■ Brief ■
Your task is to reproduce exactly the lines from the one containing "(649, 254) = (612, 284): none" through the last line below, both ends included, and nothing else, with no pictures.

Object transformation records:
····················
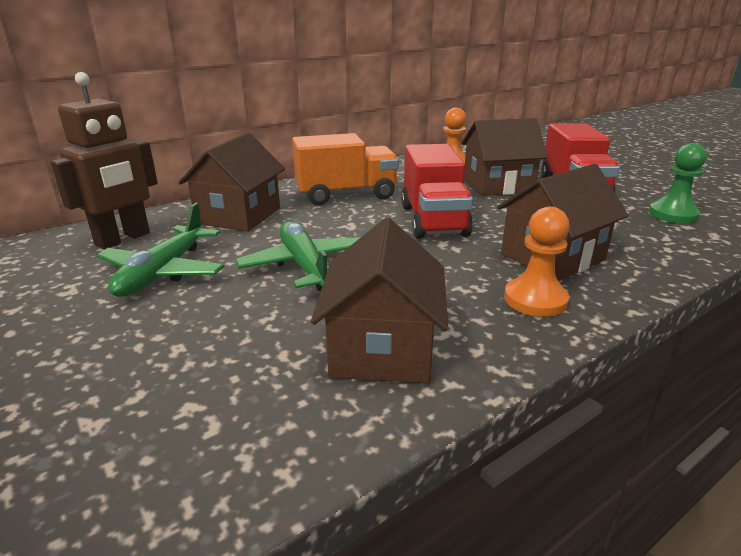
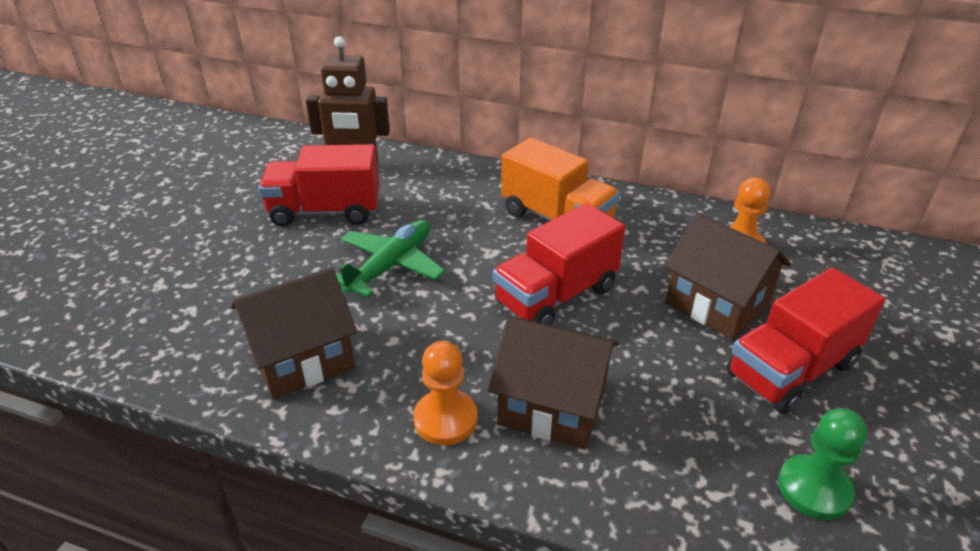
camera: 55 degrees right, 10 degrees up
(163, 272) = (325, 211): green plane -> red truck
(239, 215) = (446, 189): brown house -> none

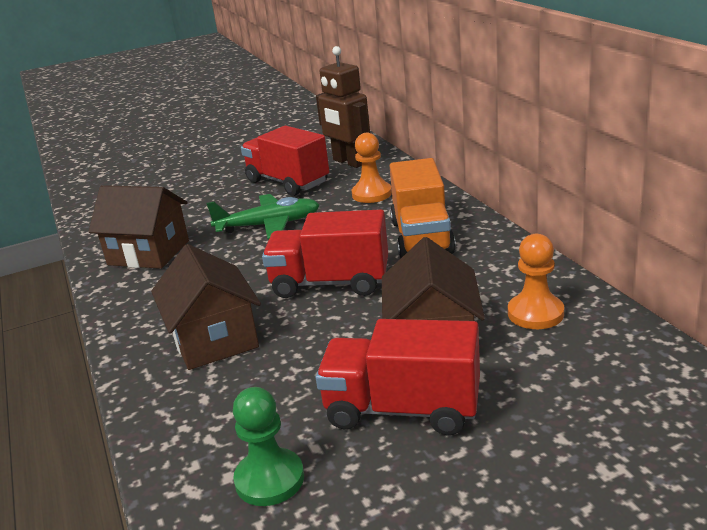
camera: 50 degrees right, 10 degrees down
(445, 419) = (155, 315): orange pawn -> orange pawn (371, 194)

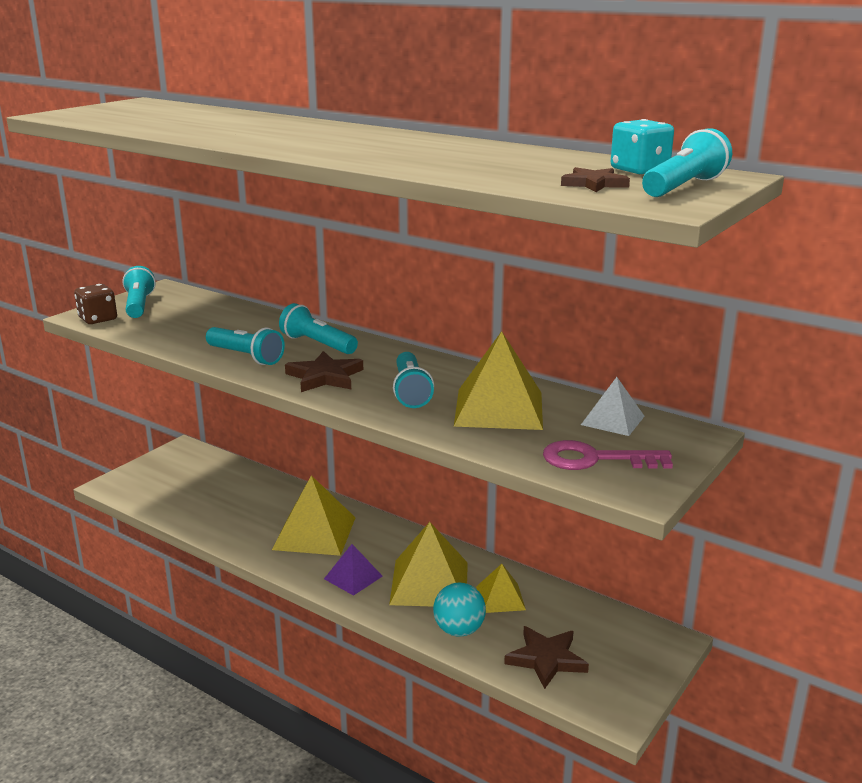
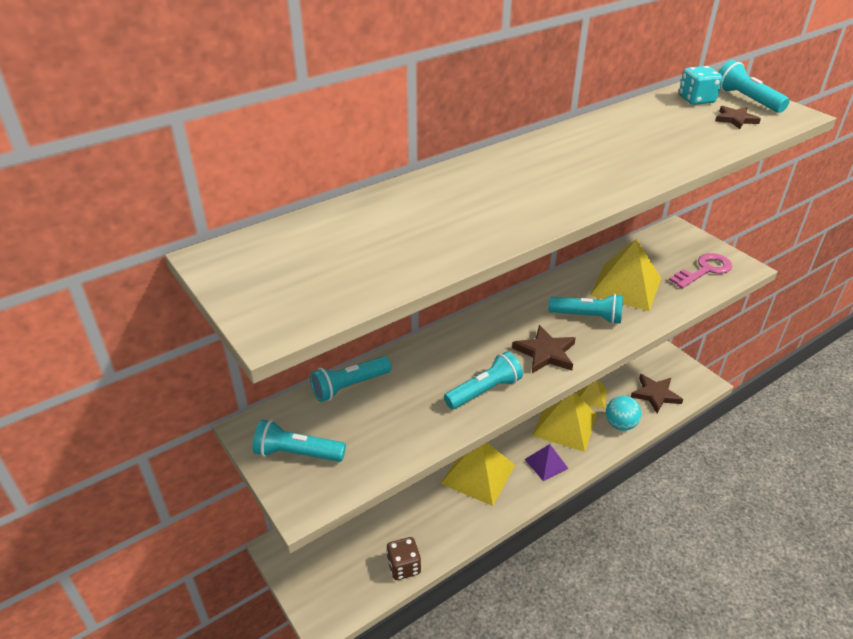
camera: 70 degrees left, 15 degrees up
(98, 319) = (322, 491): brown dice -> brown dice (404, 566)
(317, 344) = (473, 345): turquoise flashlight -> turquoise flashlight (349, 386)
(596, 459) = (704, 270): pink key -> pink key turned 150 degrees counterclockwise
(612, 420) = (653, 250): white pyramid -> none

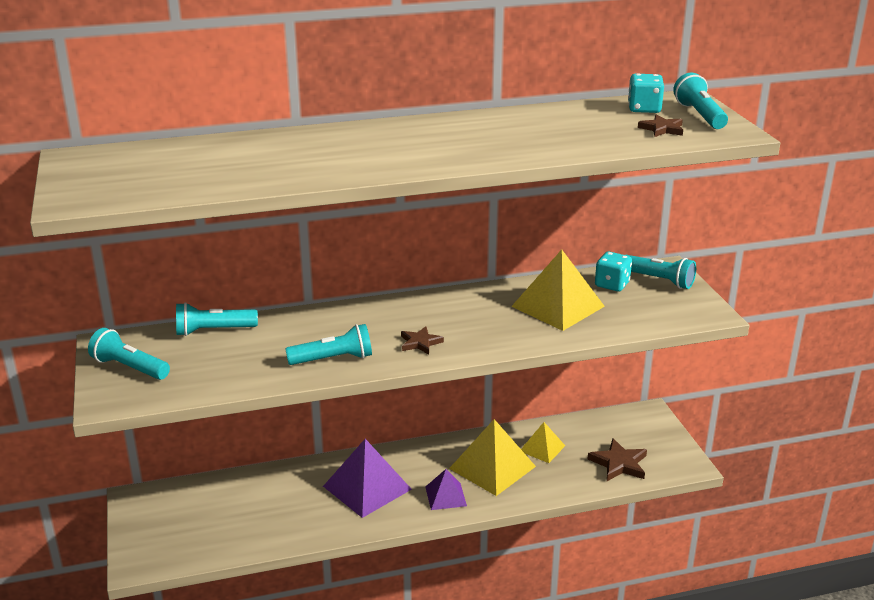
camera: 20 degrees right, 10 degrees down
(404, 566) = (238, 544): brown dice -> none
(478, 474) = (367, 487): yellow pyramid -> purple pyramid
(545, 353) = (420, 343): brown star -> brown star, size x0.64
(587, 317) = (491, 323): turquoise flashlight -> turquoise flashlight (658, 280)
(620, 424) = (555, 481): turquoise ball -> none
(649, 254) = (612, 284): none -> turquoise dice
(704, 270) = (661, 308): pink key -> none

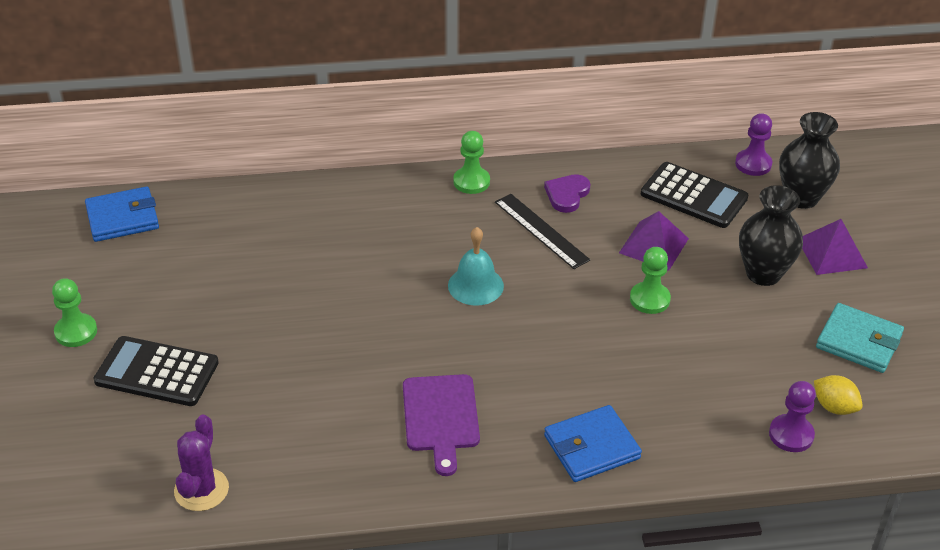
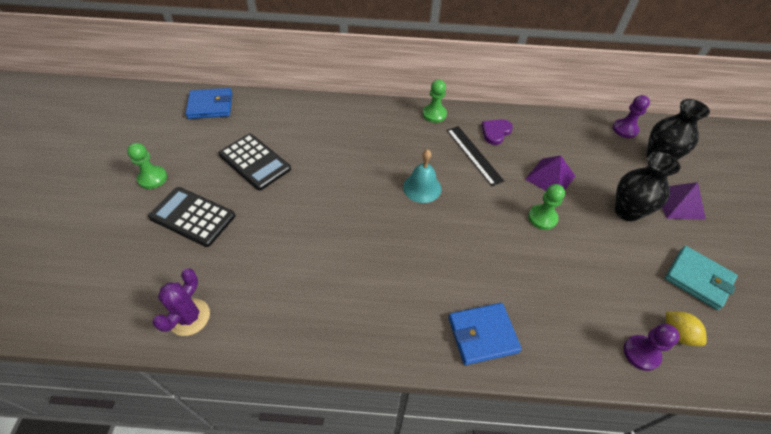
camera: 10 degrees right, 10 degrees up
(441, 417) = (375, 288): purple cutting board -> none
(693, 196) = (582, 146): black calculator -> black calculator (254, 162)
····················
■ Answer section ■
(649, 254) = (612, 284): none -> turquoise dice
(704, 270) = (661, 308): pink key -> none

camera: 10 degrees right, 10 degrees up
(441, 417) = (375, 288): purple cutting board -> none
(693, 196) = (582, 146): black calculator -> black calculator (254, 162)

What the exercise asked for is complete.